§ **YOUR INSTRUCTIONS**: Please transcribe the data below exactly. Leave the pictures out.

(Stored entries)
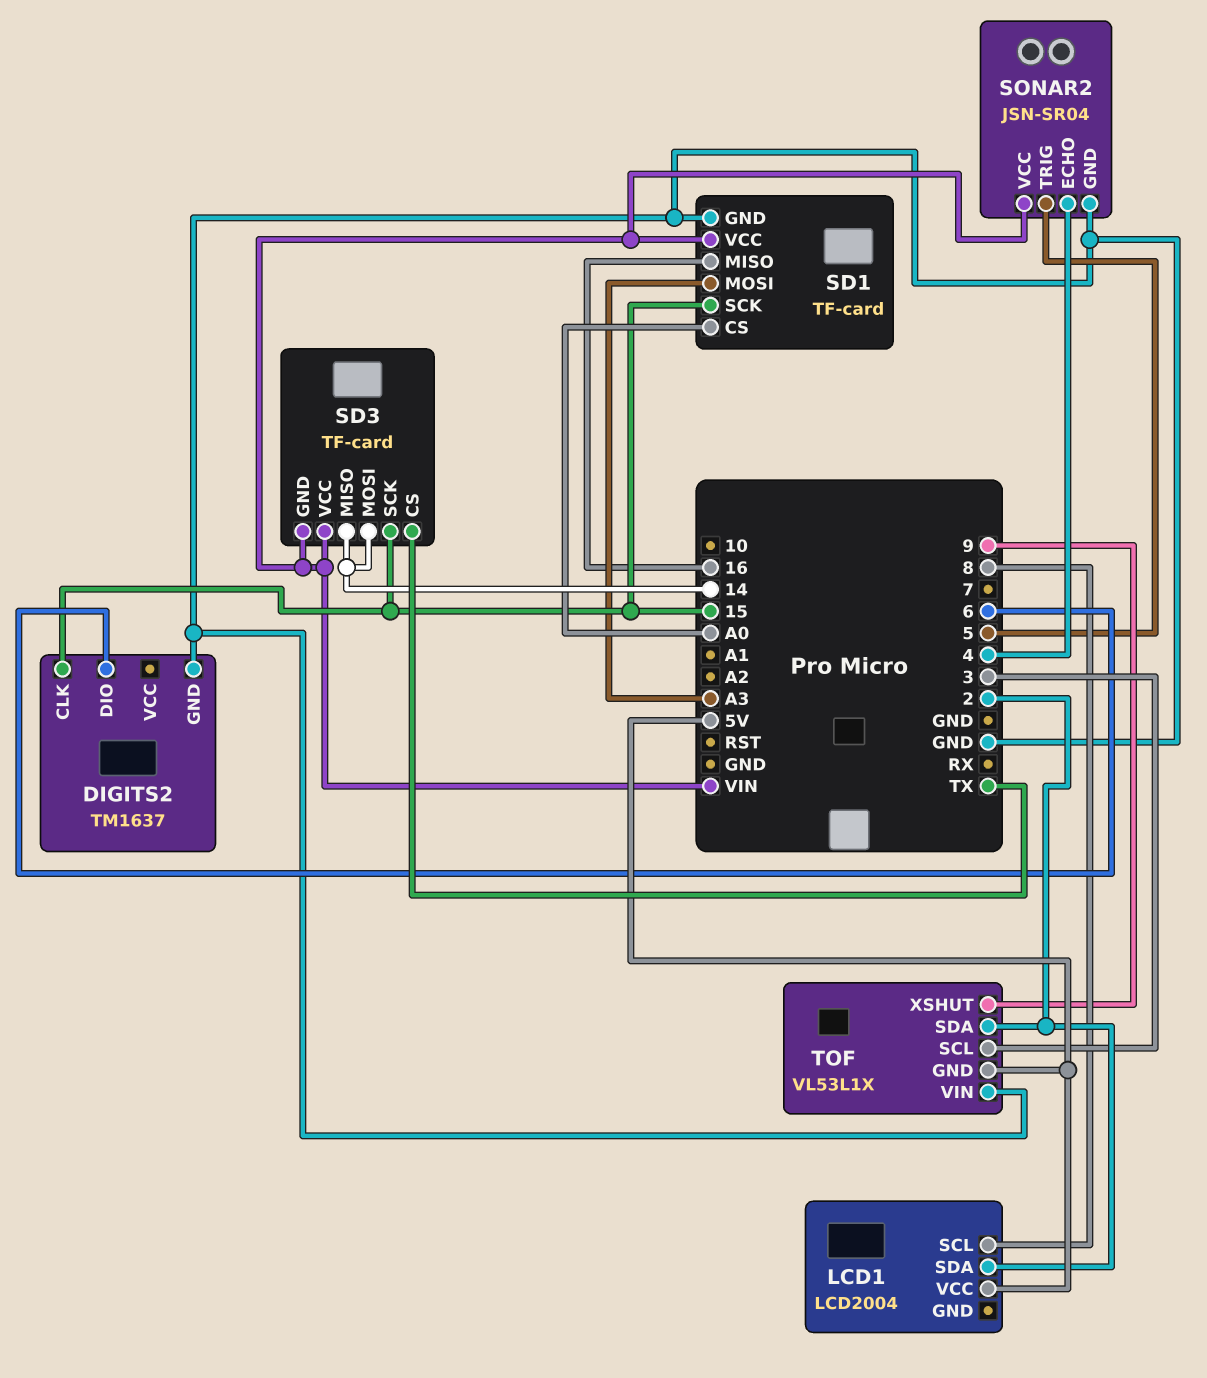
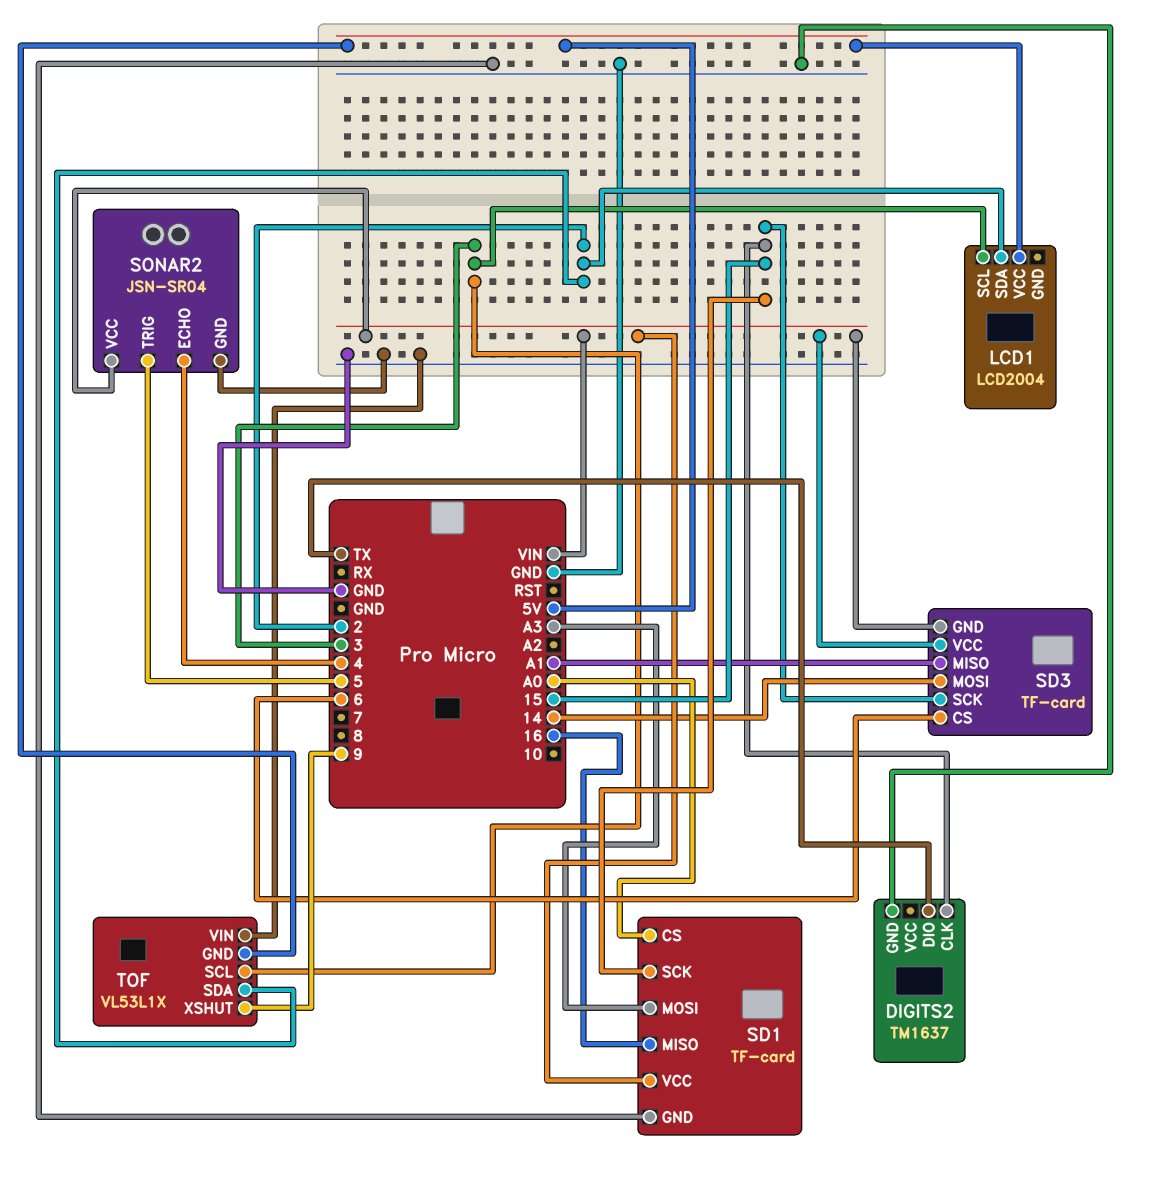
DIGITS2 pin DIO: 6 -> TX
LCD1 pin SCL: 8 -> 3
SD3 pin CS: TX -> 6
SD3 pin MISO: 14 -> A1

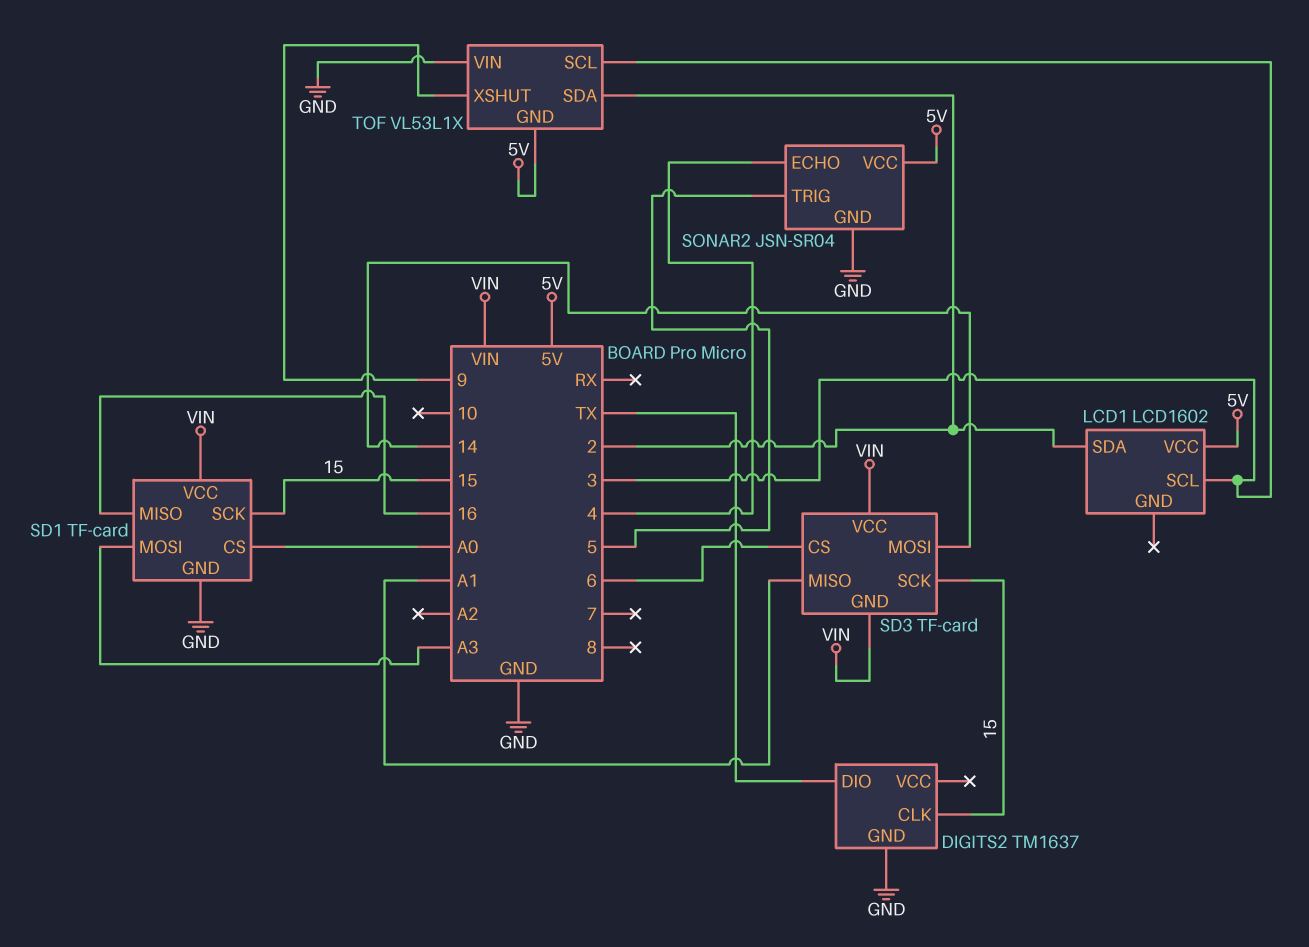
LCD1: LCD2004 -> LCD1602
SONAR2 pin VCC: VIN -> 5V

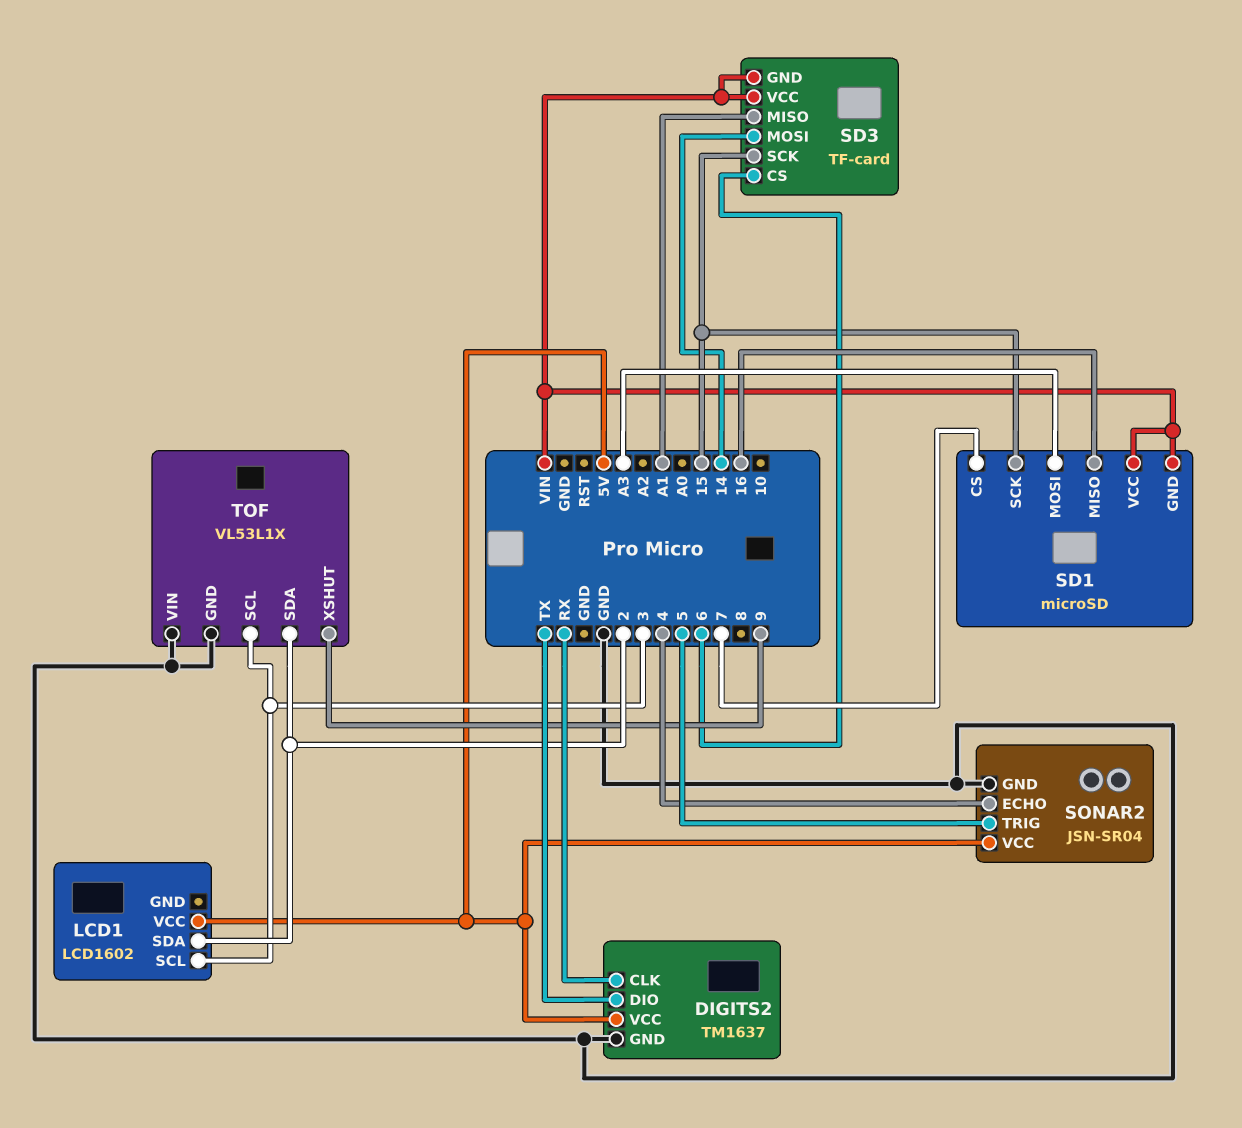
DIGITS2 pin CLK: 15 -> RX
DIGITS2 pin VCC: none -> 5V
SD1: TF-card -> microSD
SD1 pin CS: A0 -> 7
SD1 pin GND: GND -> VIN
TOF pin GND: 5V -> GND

§ **RESPONSE BELOW**:
DIGITS2 pin DIO: 6 -> TX
LCD1 pin SCL: 8 -> 3
SD3 pin CS: TX -> 6
SD3 pin MISO: 14 -> A1

LCD1: LCD2004 -> LCD1602
SONAR2 pin VCC: VIN -> 5V

DIGITS2 pin CLK: 15 -> RX
DIGITS2 pin VCC: none -> 5V
SD1: TF-card -> microSD
SD1 pin CS: A0 -> 7
SD1 pin GND: GND -> VIN
TOF pin GND: 5V -> GND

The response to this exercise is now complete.